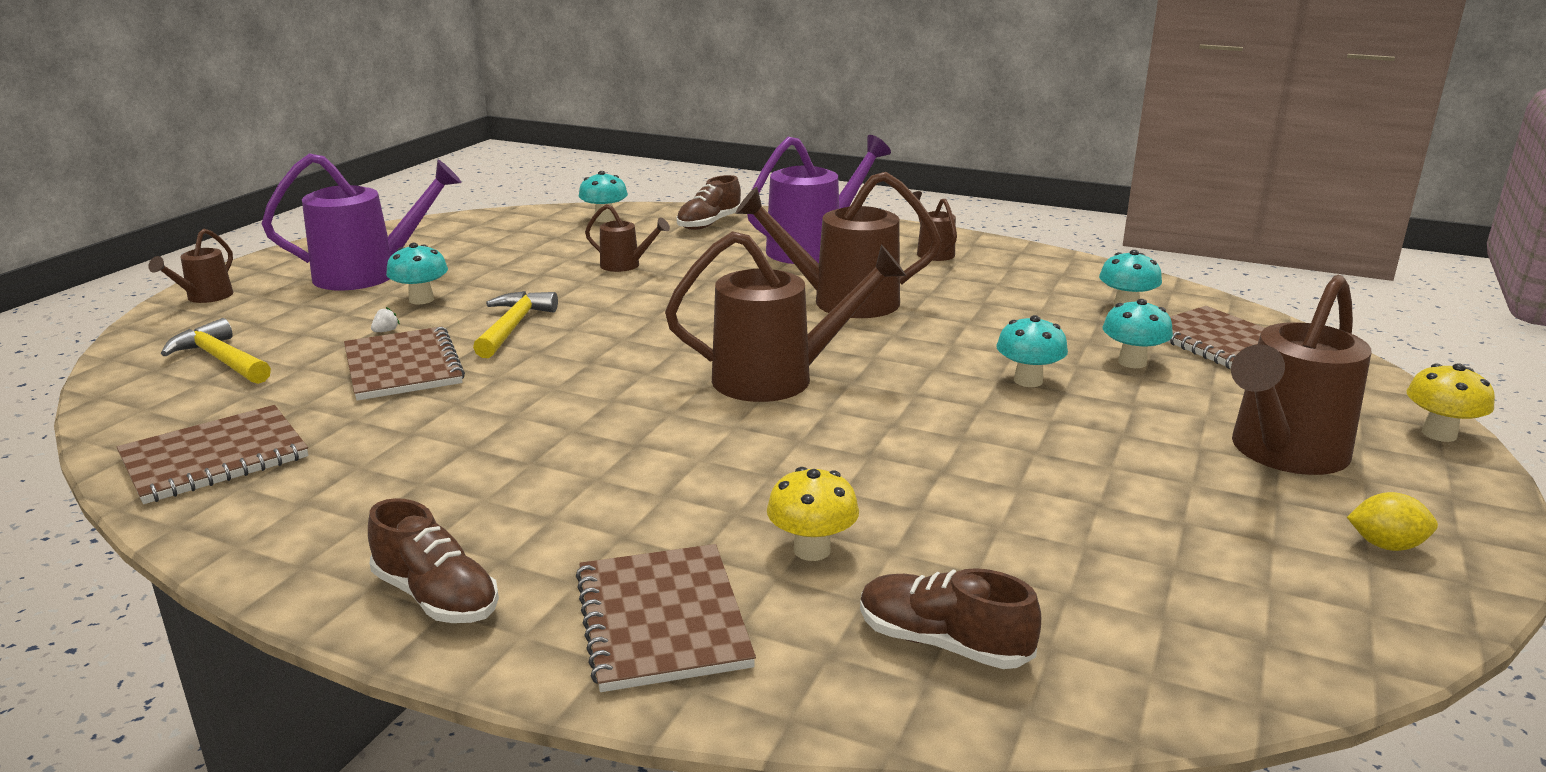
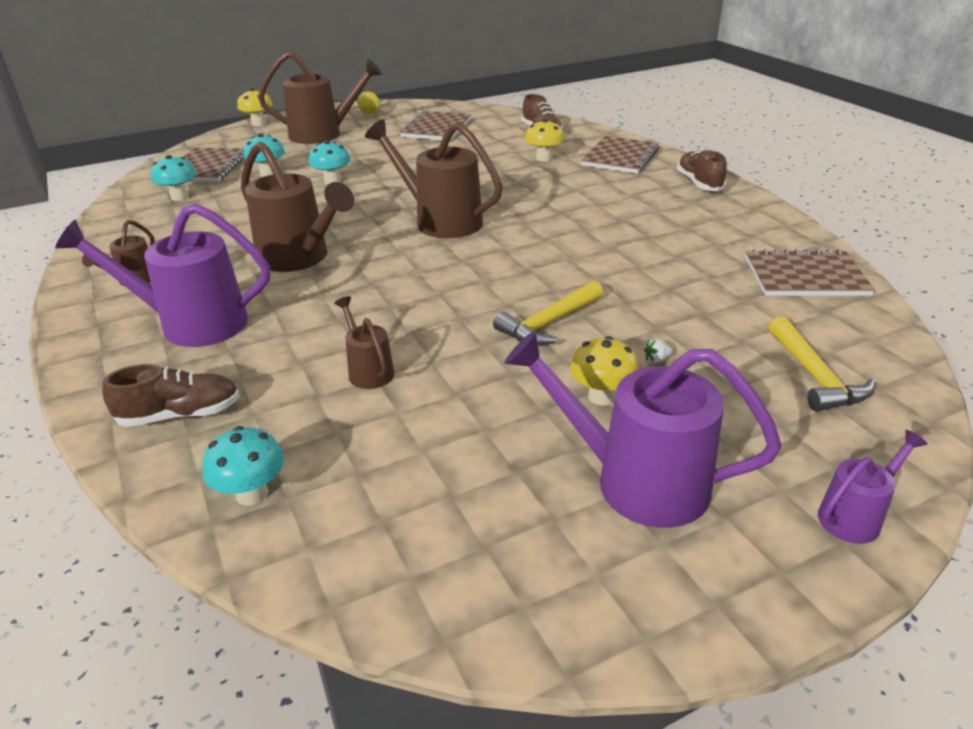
camera: 140 degrees left, 10 degrees up
(204, 297) = (855, 516): brown watering can -> purple watering can
(403, 367) = (659, 310): brown notebook -> brown notebook (436, 128)
(421, 299) = (601, 396): turquoise mushroom -> yellow mushroom

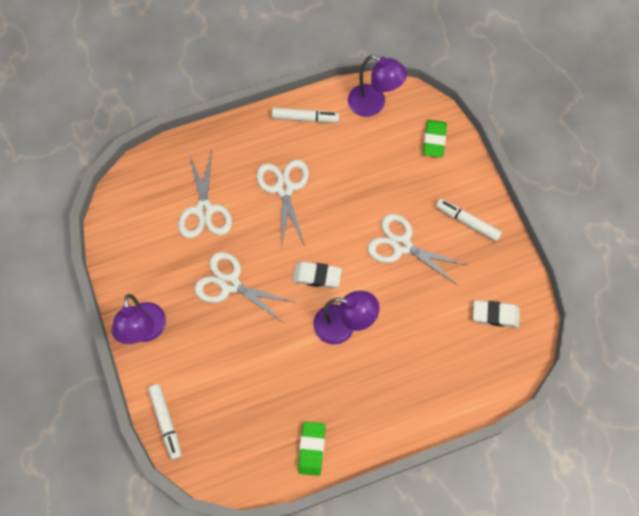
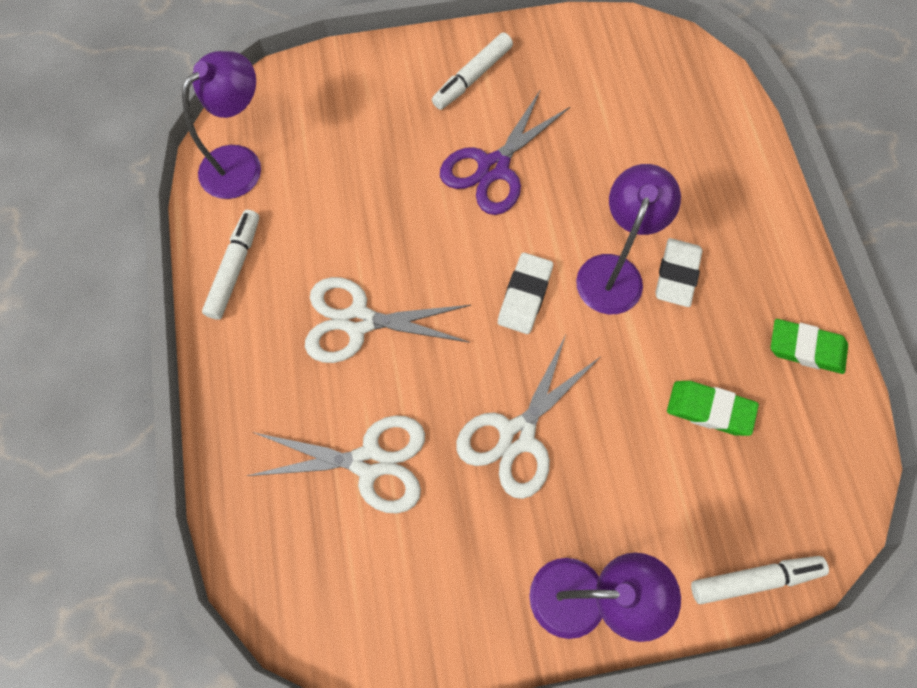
camera: 80 degrees left, 0 degrees up
(402, 245) = (493, 167): white scissors -> purple scissors
(434, 140) = (328, 93): green eraser -> green eraser (709, 410)
(495, 315) = (620, 73): white eraser -> white eraser (676, 275)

================

> _EXERCISE REQUIREMENTS_
From the records, copy every line that has the string "camera" in it.

> _WRITTEN RESPONSE_
camera: 140 degrees left, 10 degrees up
camera: 80 degrees left, 0 degrees up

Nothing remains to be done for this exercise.